- [Exercise instructions]: Will you extract the entries word for word? Images should not appear in the copy.

- [Listed records]:
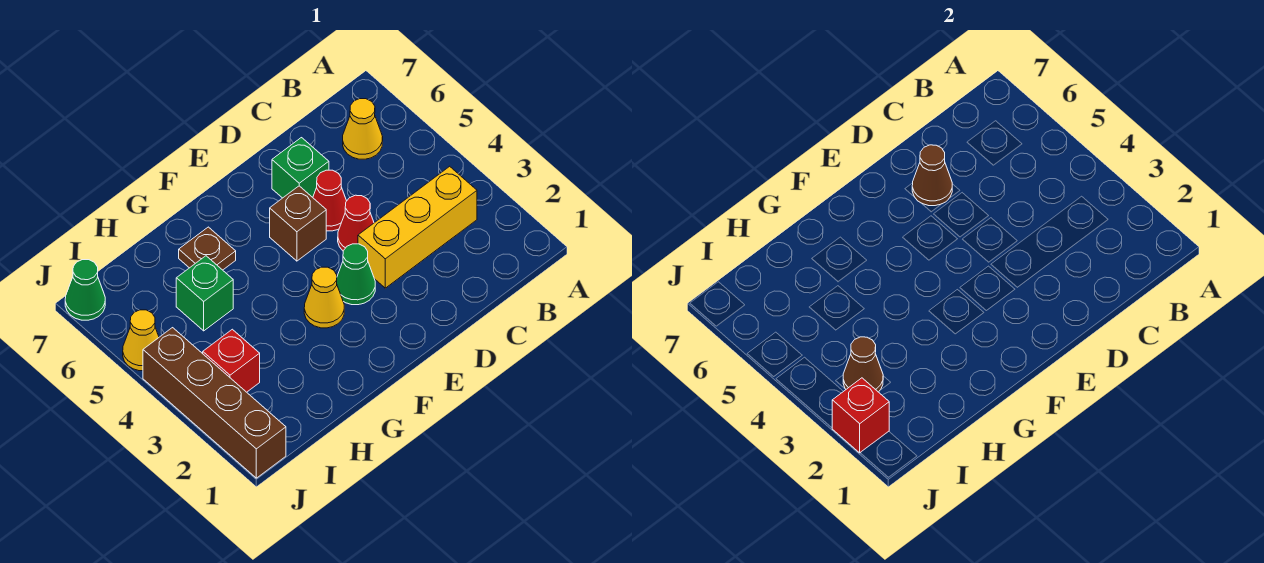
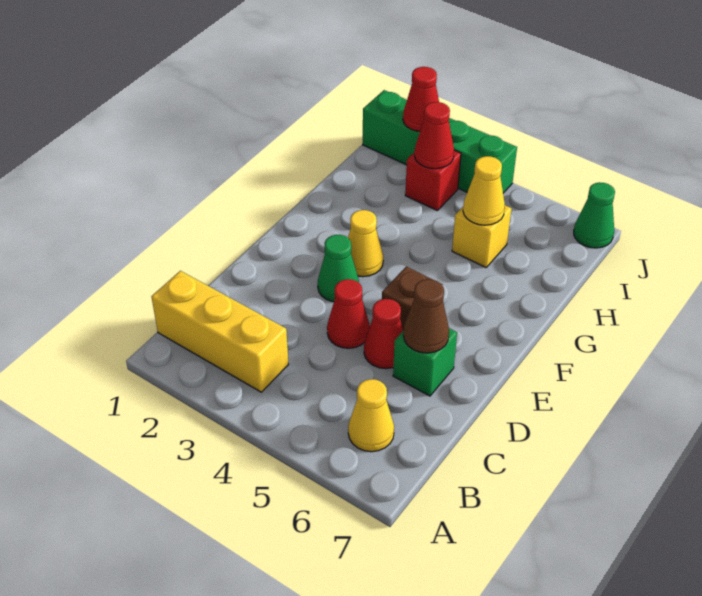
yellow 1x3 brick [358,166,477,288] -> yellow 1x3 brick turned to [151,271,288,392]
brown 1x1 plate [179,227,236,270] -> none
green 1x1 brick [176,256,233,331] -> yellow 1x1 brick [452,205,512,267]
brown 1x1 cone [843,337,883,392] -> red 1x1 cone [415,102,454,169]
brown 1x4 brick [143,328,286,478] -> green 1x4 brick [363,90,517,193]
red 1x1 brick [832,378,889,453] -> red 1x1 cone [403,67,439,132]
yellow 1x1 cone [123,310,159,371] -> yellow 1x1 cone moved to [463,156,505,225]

- [Reply]:
yellow 1x3 brick [358,166,477,288] -> yellow 1x3 brick turned to [151,271,288,392]
brown 1x1 plate [179,227,236,270] -> none
green 1x1 brick [176,256,233,331] -> yellow 1x1 brick [452,205,512,267]
brown 1x1 cone [843,337,883,392] -> red 1x1 cone [415,102,454,169]
brown 1x4 brick [143,328,286,478] -> green 1x4 brick [363,90,517,193]
red 1x1 brick [832,378,889,453] -> red 1x1 cone [403,67,439,132]
yellow 1x1 cone [123,310,159,371] -> yellow 1x1 cone moved to [463,156,505,225]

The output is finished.